── Data for this task ──

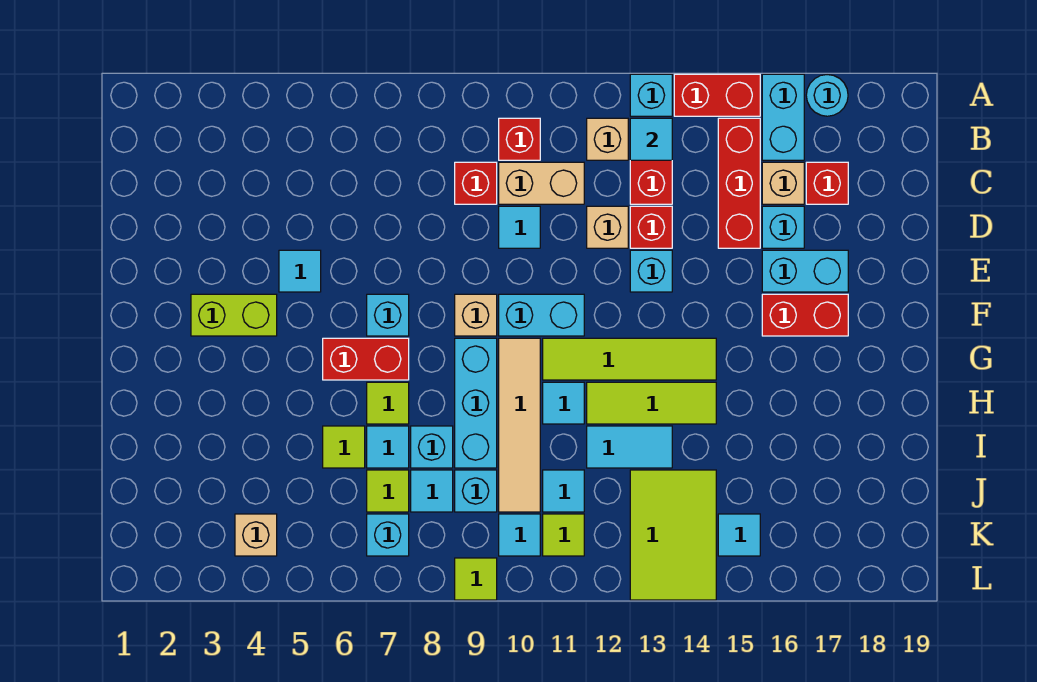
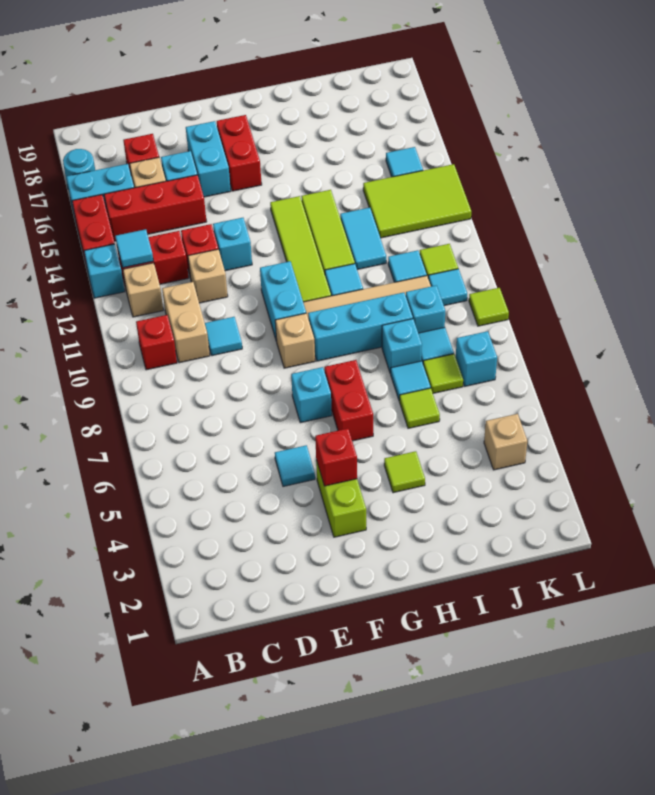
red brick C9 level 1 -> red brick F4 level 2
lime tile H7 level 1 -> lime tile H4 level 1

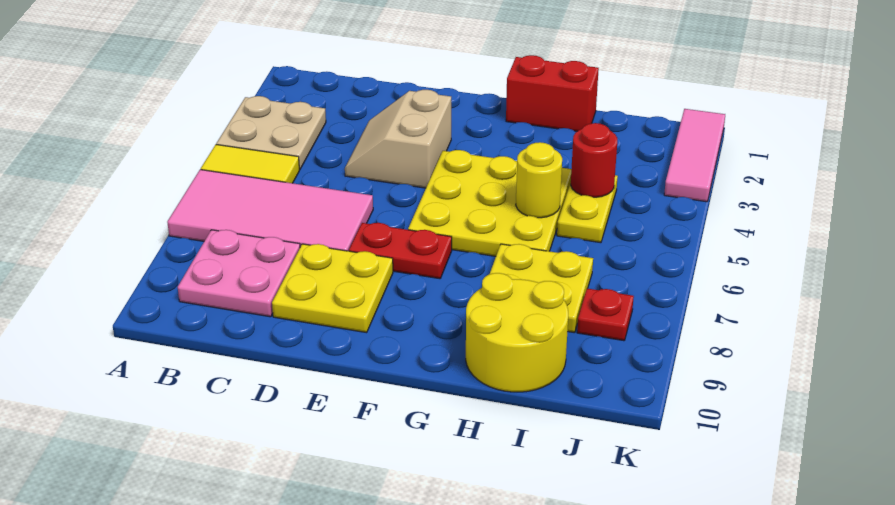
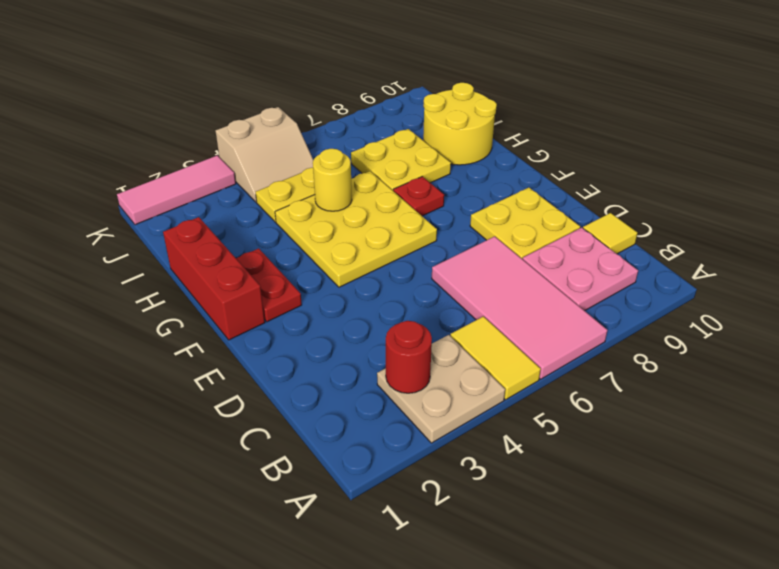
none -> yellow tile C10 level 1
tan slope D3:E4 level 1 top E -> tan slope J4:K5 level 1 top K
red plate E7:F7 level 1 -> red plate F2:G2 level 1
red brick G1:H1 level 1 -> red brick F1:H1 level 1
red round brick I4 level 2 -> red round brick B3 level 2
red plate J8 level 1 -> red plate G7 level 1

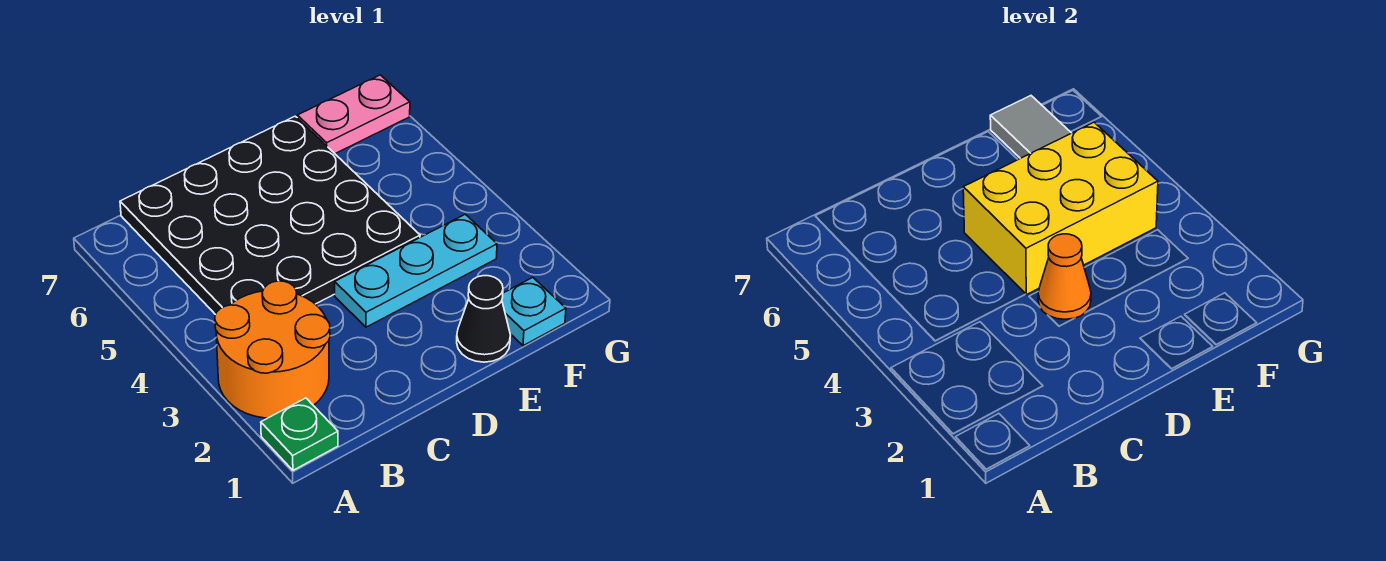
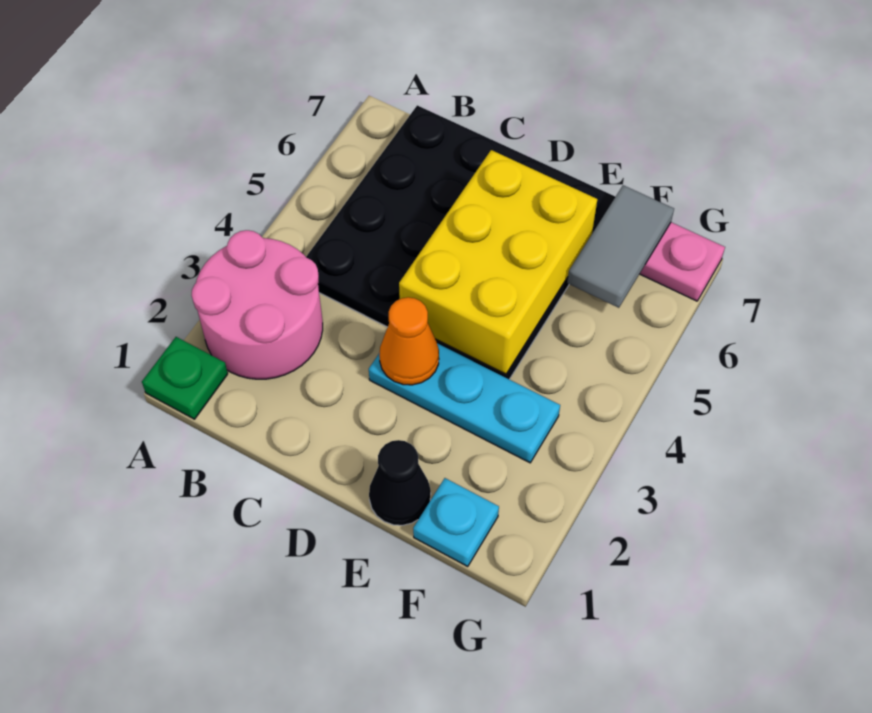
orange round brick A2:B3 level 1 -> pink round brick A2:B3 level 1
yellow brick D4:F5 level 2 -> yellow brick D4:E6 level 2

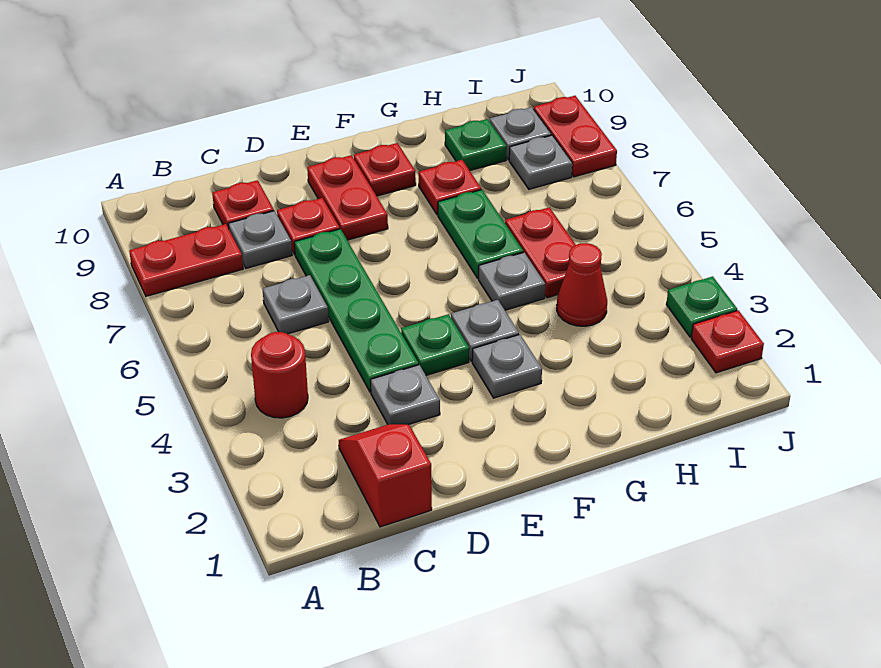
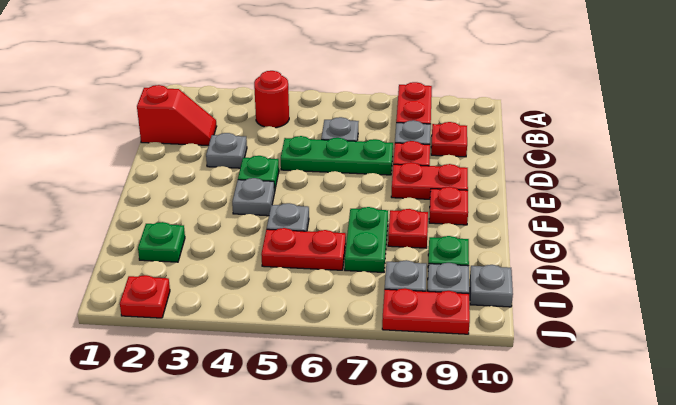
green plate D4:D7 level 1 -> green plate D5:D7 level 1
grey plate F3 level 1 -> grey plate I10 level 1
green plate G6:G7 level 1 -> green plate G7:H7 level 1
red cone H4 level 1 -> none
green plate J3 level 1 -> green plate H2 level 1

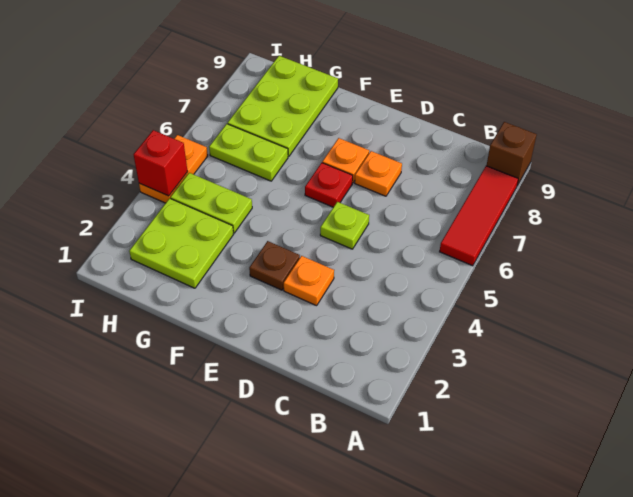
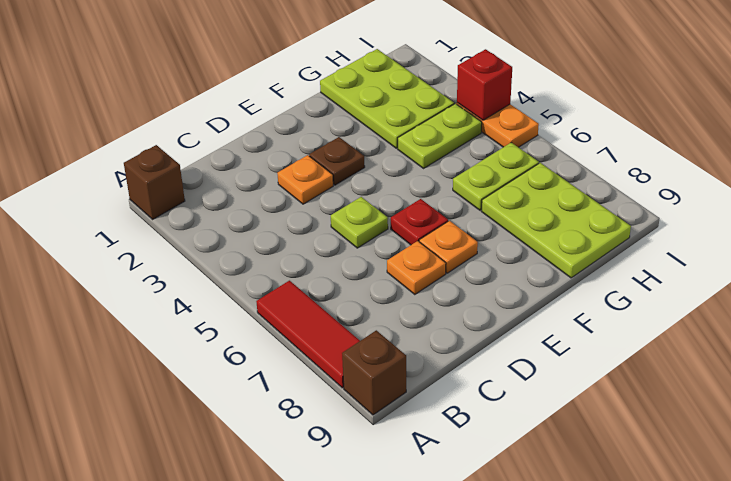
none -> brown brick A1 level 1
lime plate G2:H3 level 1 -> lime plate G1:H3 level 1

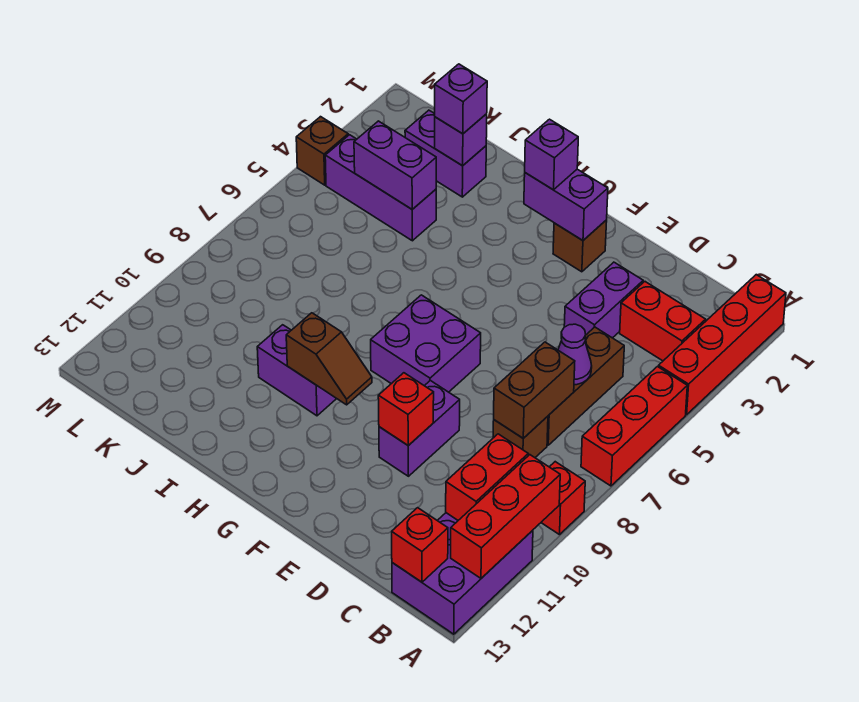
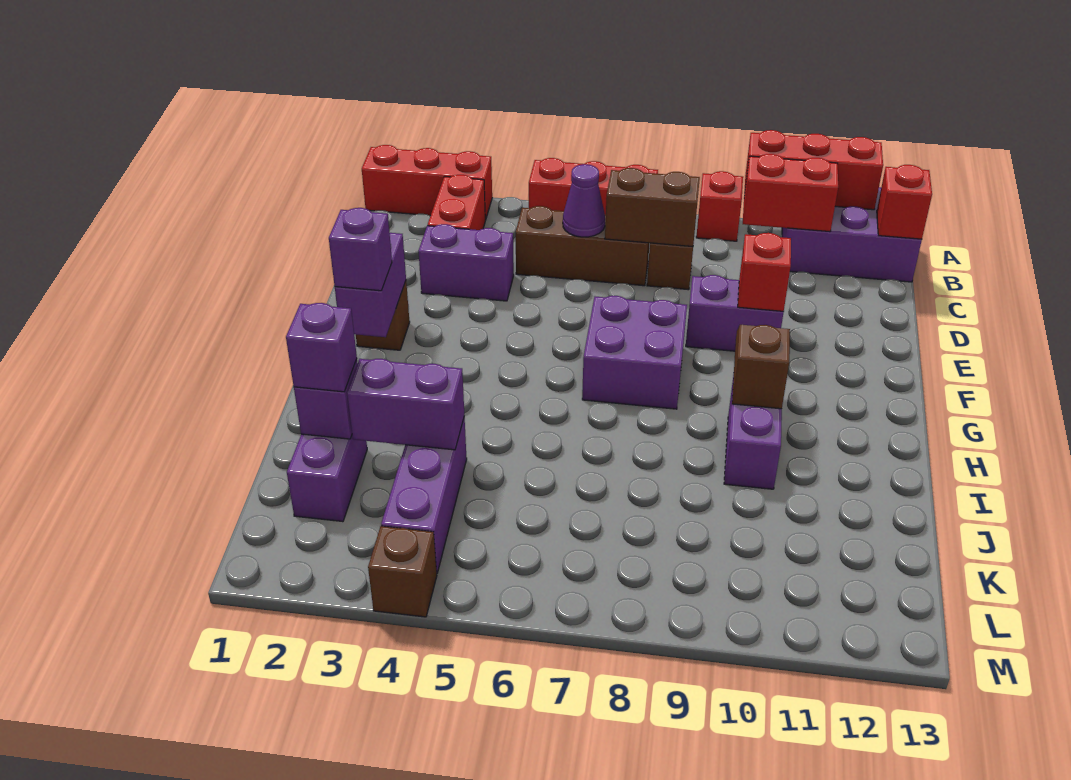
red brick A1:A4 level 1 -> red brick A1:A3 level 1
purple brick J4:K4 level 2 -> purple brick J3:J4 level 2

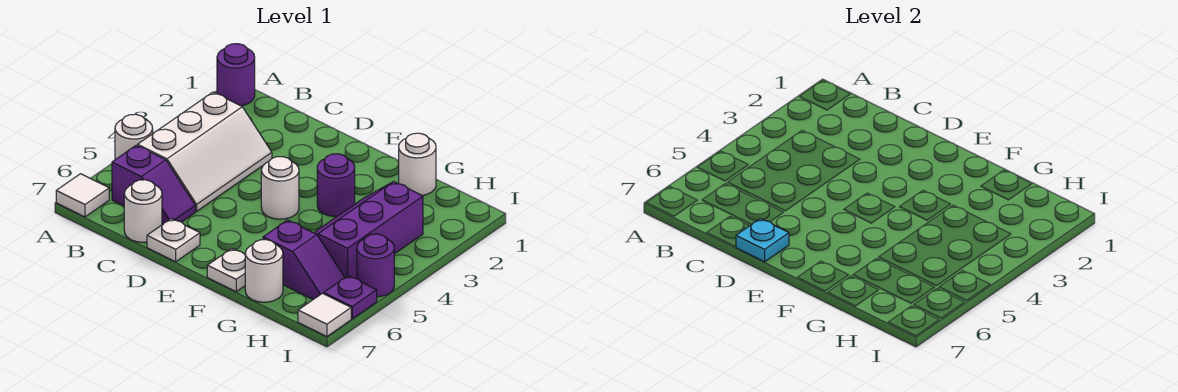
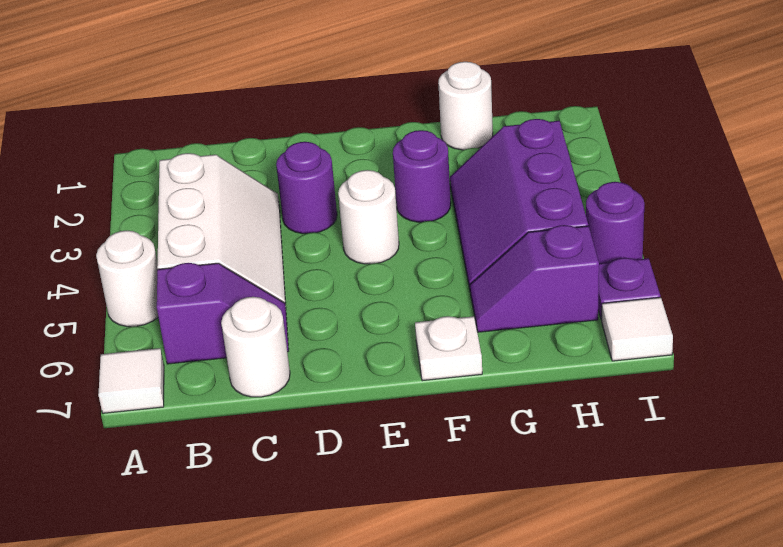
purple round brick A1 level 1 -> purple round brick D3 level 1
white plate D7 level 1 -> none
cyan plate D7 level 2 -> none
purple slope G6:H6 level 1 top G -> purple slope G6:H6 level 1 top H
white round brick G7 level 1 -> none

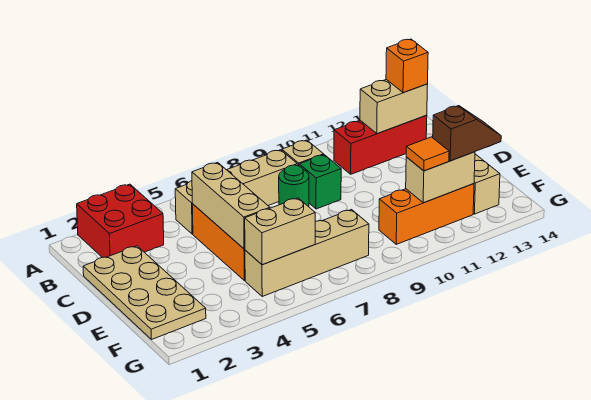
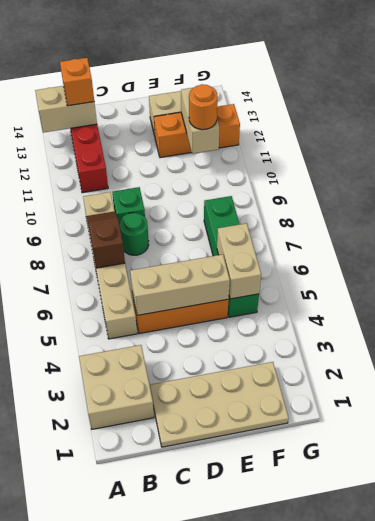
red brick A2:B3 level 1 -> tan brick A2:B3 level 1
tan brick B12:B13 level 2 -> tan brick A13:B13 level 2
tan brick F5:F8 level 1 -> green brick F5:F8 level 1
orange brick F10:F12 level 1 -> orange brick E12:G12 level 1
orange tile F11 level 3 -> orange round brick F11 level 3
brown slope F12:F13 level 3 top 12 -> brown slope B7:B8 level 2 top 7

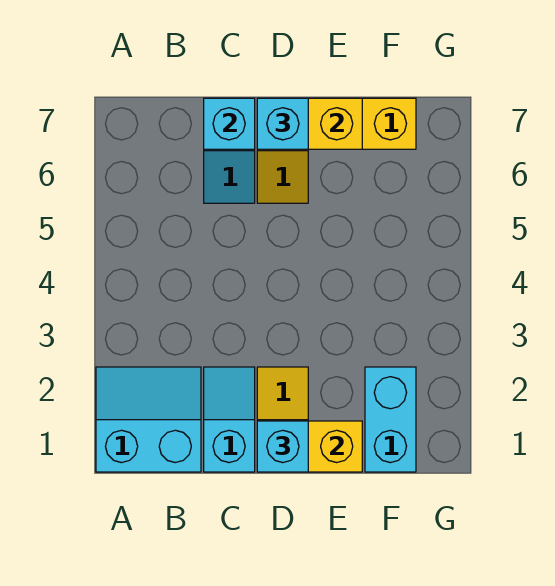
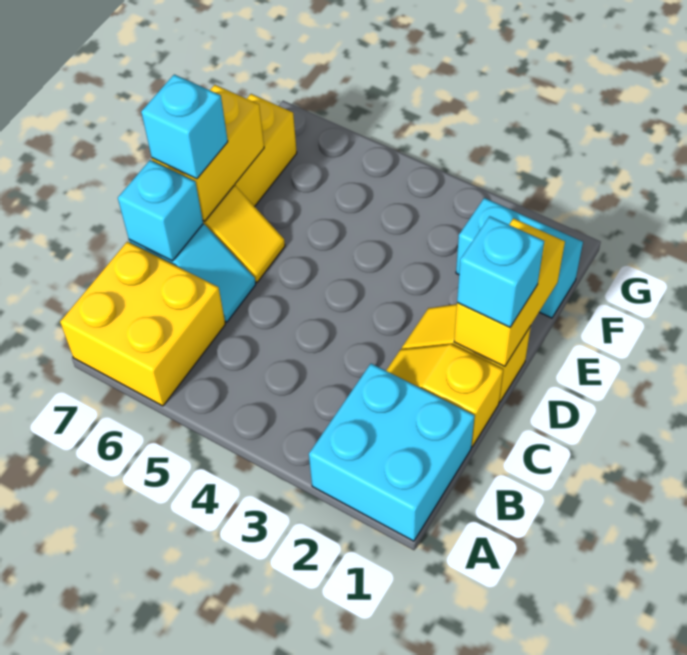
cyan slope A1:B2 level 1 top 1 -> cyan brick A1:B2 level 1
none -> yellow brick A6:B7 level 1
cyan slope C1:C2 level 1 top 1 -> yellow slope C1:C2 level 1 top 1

───

• [What the task asks]
Each entry above is to be restated exactly, without its images.

• [Reply]
red brick C9 level 1 -> red brick F4 level 2
lime tile H7 level 1 -> lime tile H4 level 1

none -> yellow tile C10 level 1
tan slope D3:E4 level 1 top E -> tan slope J4:K5 level 1 top K
red plate E7:F7 level 1 -> red plate F2:G2 level 1
red brick G1:H1 level 1 -> red brick F1:H1 level 1
red round brick I4 level 2 -> red round brick B3 level 2
red plate J8 level 1 -> red plate G7 level 1

orange round brick A2:B3 level 1 -> pink round brick A2:B3 level 1
yellow brick D4:F5 level 2 -> yellow brick D4:E6 level 2

green plate D4:D7 level 1 -> green plate D5:D7 level 1
grey plate F3 level 1 -> grey plate I10 level 1
green plate G6:G7 level 1 -> green plate G7:H7 level 1
red cone H4 level 1 -> none
green plate J3 level 1 -> green plate H2 level 1

none -> brown brick A1 level 1
lime plate G2:H3 level 1 -> lime plate G1:H3 level 1

red brick A1:A4 level 1 -> red brick A1:A3 level 1
purple brick J4:K4 level 2 -> purple brick J3:J4 level 2

purple round brick A1 level 1 -> purple round brick D3 level 1
white plate D7 level 1 -> none
cyan plate D7 level 2 -> none
purple slope G6:H6 level 1 top G -> purple slope G6:H6 level 1 top H
white round brick G7 level 1 -> none

red brick A2:B3 level 1 -> tan brick A2:B3 level 1
tan brick B12:B13 level 2 -> tan brick A13:B13 level 2
tan brick F5:F8 level 1 -> green brick F5:F8 level 1
orange brick F10:F12 level 1 -> orange brick E12:G12 level 1
orange tile F11 level 3 -> orange round brick F11 level 3
brown slope F12:F13 level 3 top 12 -> brown slope B7:B8 level 2 top 7

cyan slope A1:B2 level 1 top 1 -> cyan brick A1:B2 level 1
none -> yellow brick A6:B7 level 1
cyan slope C1:C2 level 1 top 1 -> yellow slope C1:C2 level 1 top 1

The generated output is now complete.